───── INFORMATION

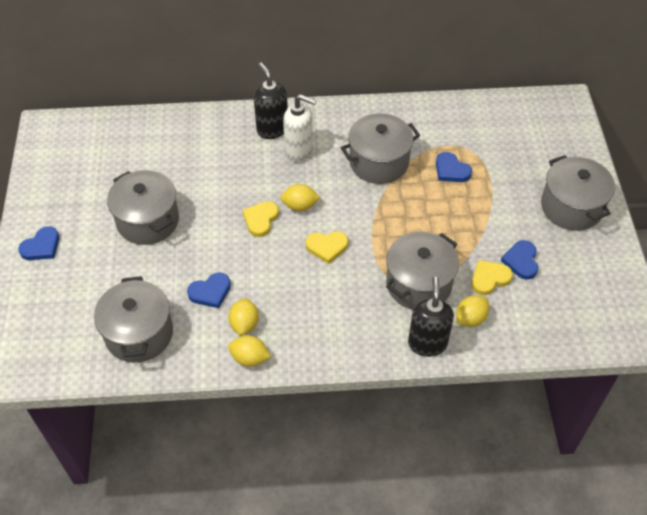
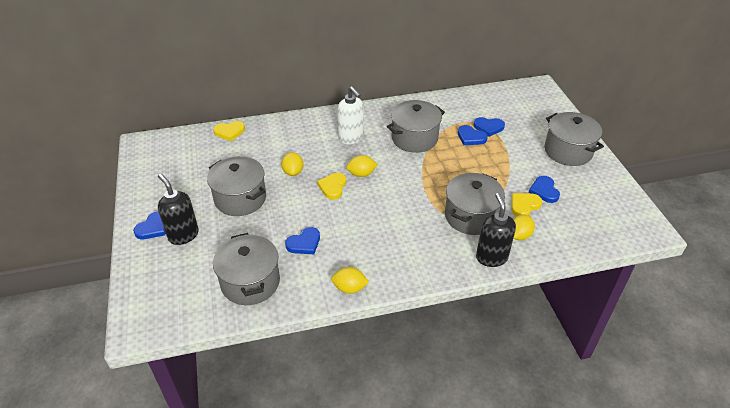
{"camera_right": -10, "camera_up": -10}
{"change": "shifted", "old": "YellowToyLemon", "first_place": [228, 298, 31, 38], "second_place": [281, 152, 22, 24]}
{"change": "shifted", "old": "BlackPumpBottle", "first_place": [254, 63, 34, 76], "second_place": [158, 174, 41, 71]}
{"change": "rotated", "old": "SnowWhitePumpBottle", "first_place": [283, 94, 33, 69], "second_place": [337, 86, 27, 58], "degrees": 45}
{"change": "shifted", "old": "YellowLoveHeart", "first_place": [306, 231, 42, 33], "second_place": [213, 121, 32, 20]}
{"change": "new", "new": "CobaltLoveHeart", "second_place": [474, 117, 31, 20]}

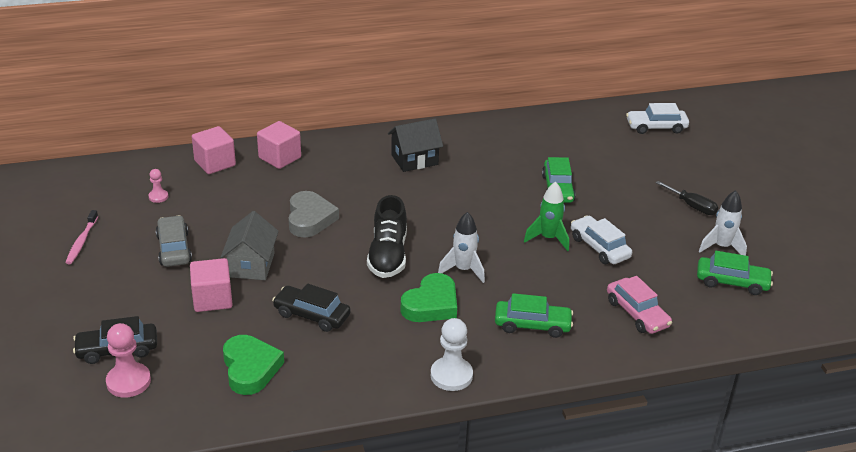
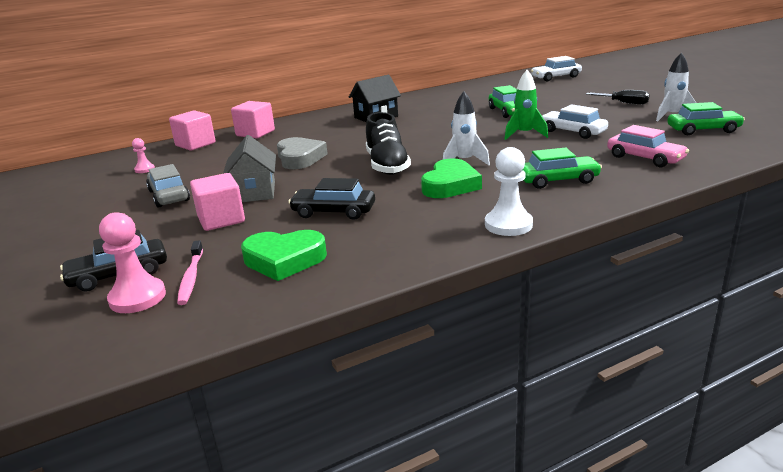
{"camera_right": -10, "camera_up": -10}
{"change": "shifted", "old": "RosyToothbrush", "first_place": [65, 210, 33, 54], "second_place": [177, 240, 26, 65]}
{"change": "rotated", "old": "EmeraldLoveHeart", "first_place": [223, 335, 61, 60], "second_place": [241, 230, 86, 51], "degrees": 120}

──────────
───── INFORMATION

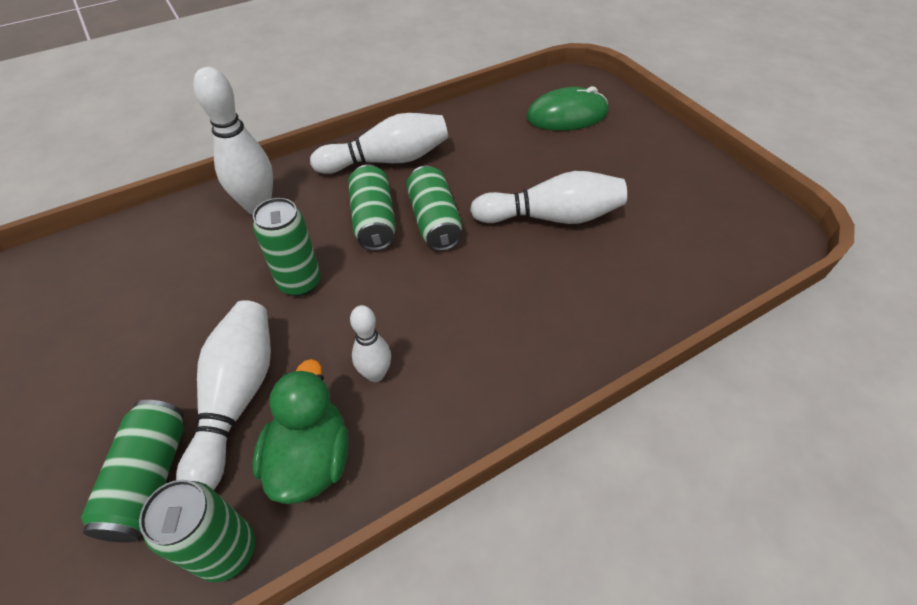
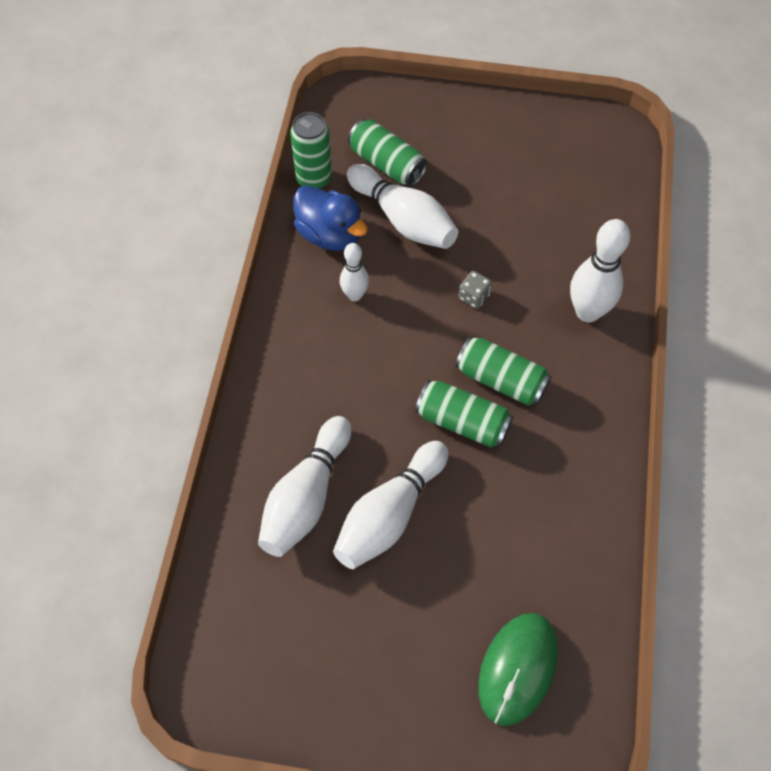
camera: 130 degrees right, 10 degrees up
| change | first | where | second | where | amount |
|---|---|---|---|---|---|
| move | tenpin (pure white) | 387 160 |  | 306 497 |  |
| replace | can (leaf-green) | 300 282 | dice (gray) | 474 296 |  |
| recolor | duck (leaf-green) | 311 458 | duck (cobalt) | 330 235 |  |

──────────

■ TASK DIRECTIONS: Write only the number of lines above that contain "degrees".

■ EXPECTED ANSWER: 3